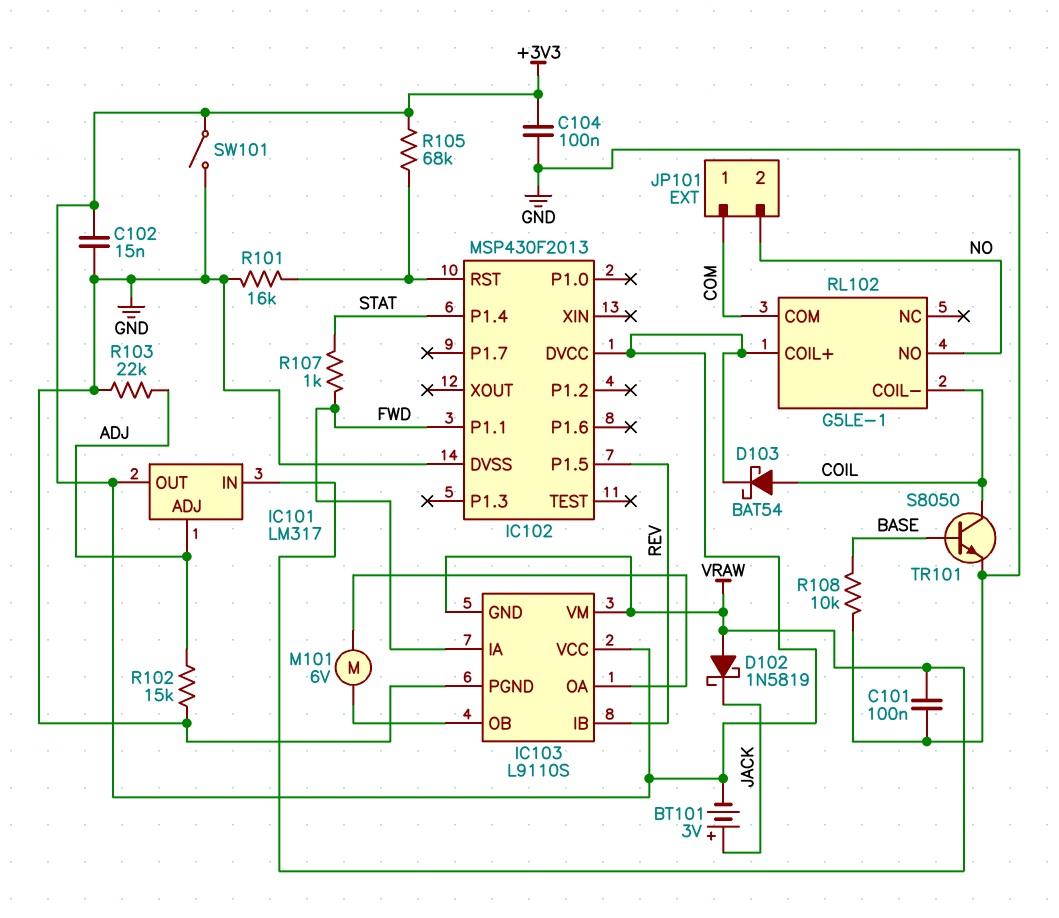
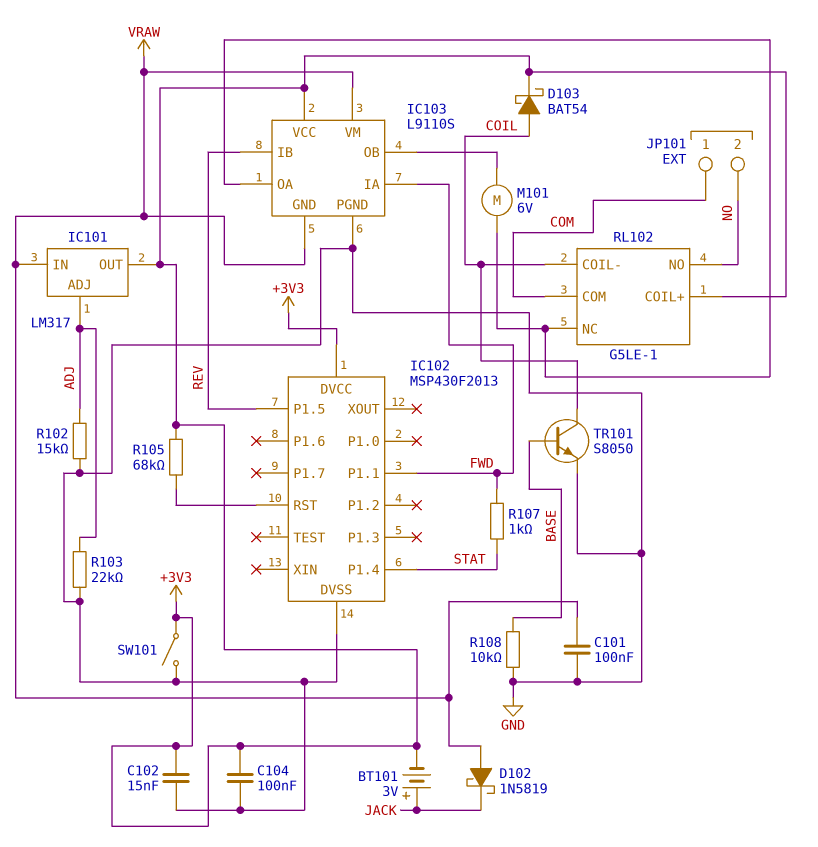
R101: 16k (GND, IC102/RST) -> none
RL102 pin NC: none -> IC103/OA

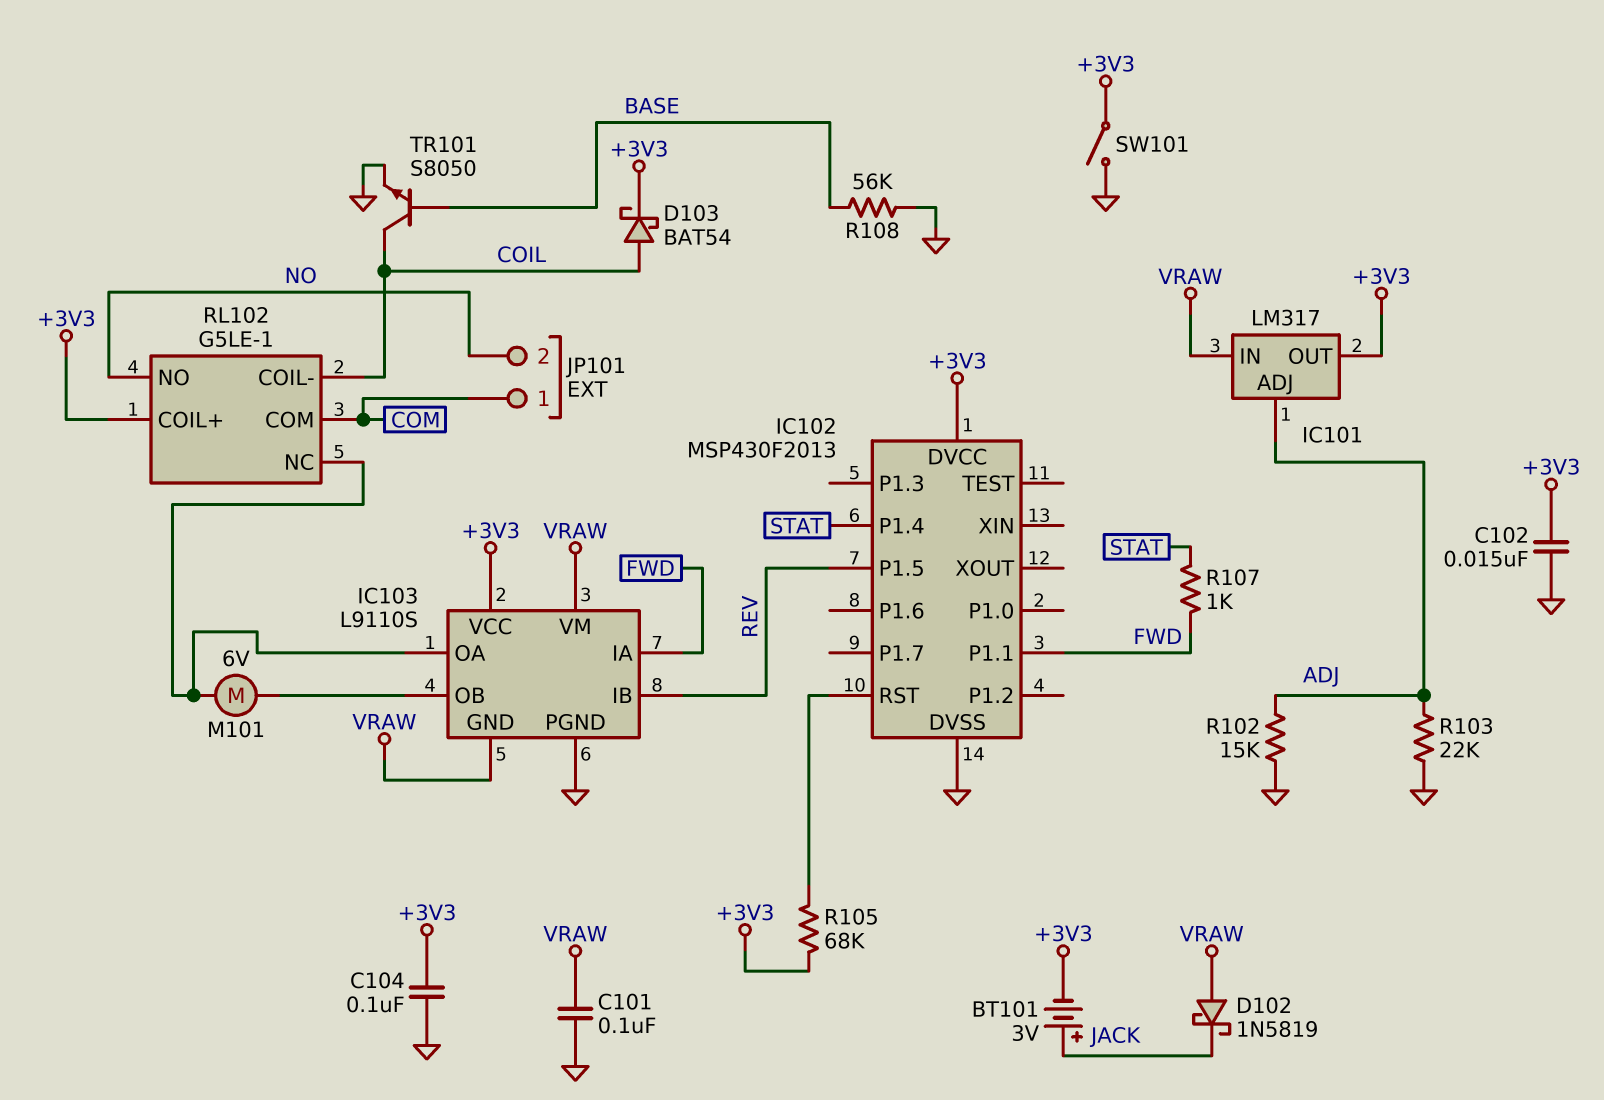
R108: 10k (BASE, GND) -> 56k (BASE, GND)

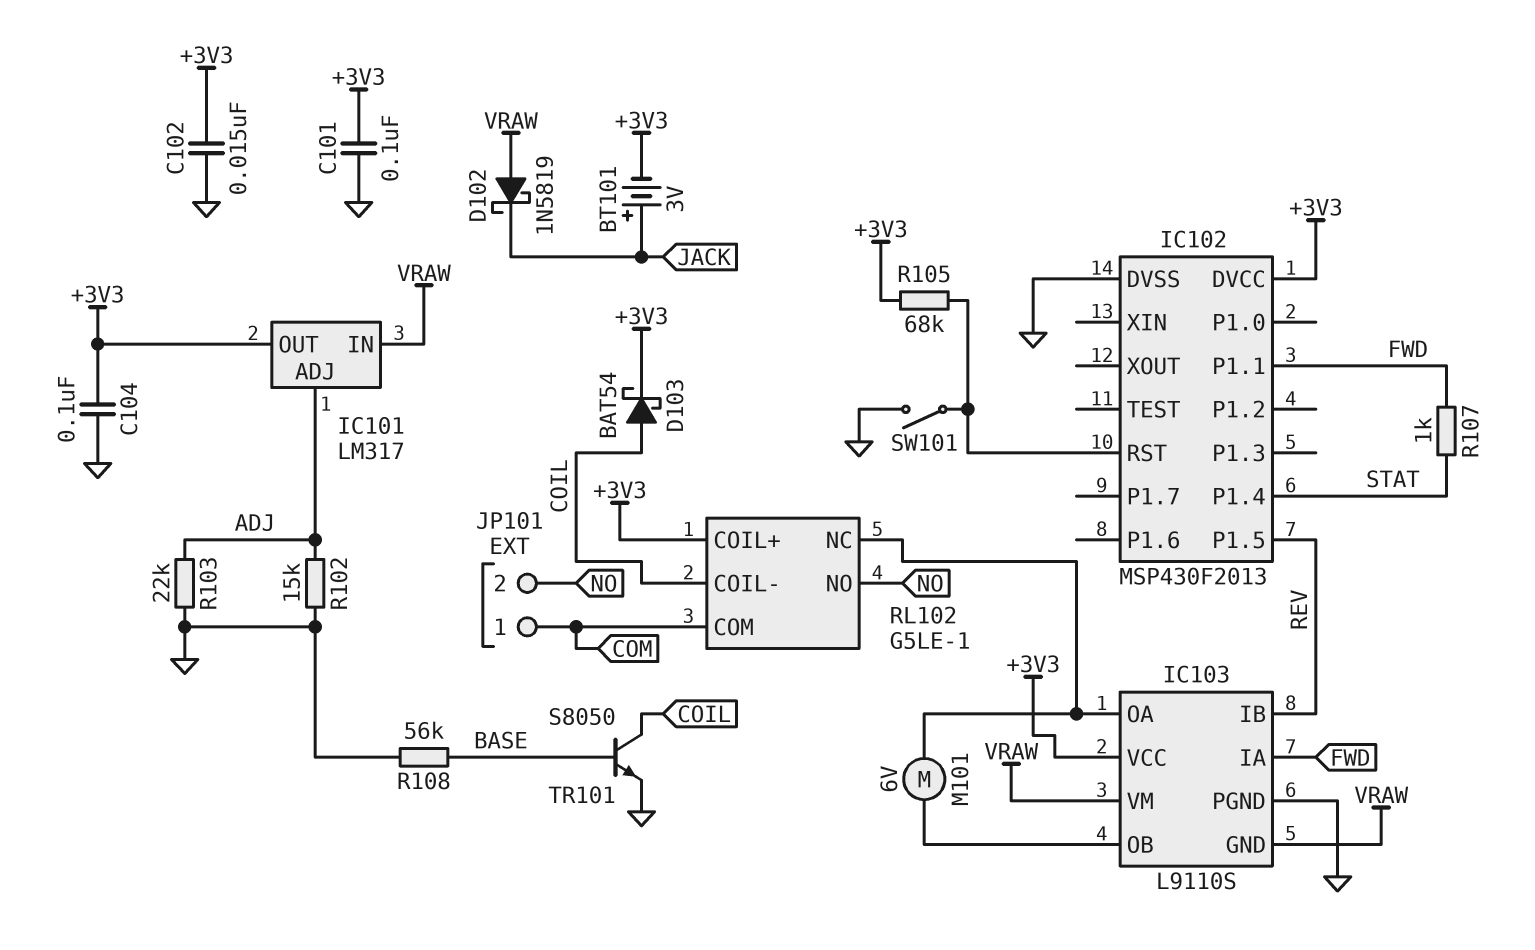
C101: 100nF (GND, VRAW) -> 100nF (+3V3, GND)
SW101: switch (+3V3, GND) -> switch (GND, IC102/RST)

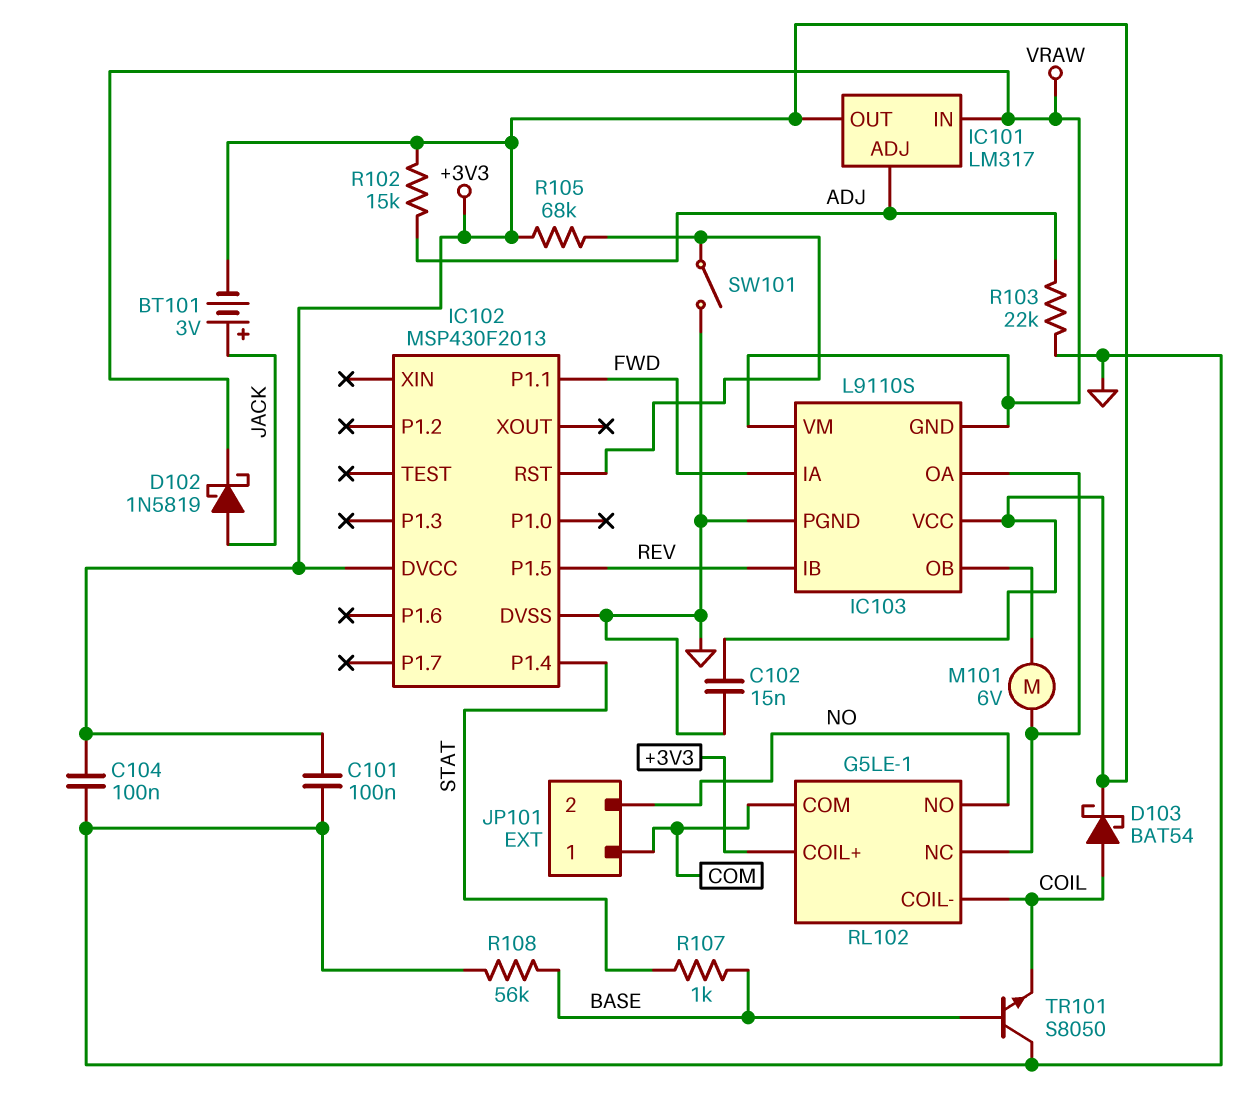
D102: schottky 1N5819 (A VRAW, K JACK) -> schottky 1N5819 (A JACK, K VRAW)
R102: 15k (ADJ, GND) -> 15k (+3V3, ADJ)
R107: 1k (FWD, STAT) -> 1k (BASE, STAT)
TR101: NPN S8050 (B BASE, C COIL, E GND) -> NPN S8050 (B BASE, C GND, E COIL)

________________________________________

Task to complete
Show the lines above that have the word "BASE".

Response to this task
R108: 10k (BASE, GND) -> 56k (BASE, GND)
R107: 1k (FWD, STAT) -> 1k (BASE, STAT)
TR101: NPN S8050 (B BASE, C COIL, E GND) -> NPN S8050 (B BASE, C GND, E COIL)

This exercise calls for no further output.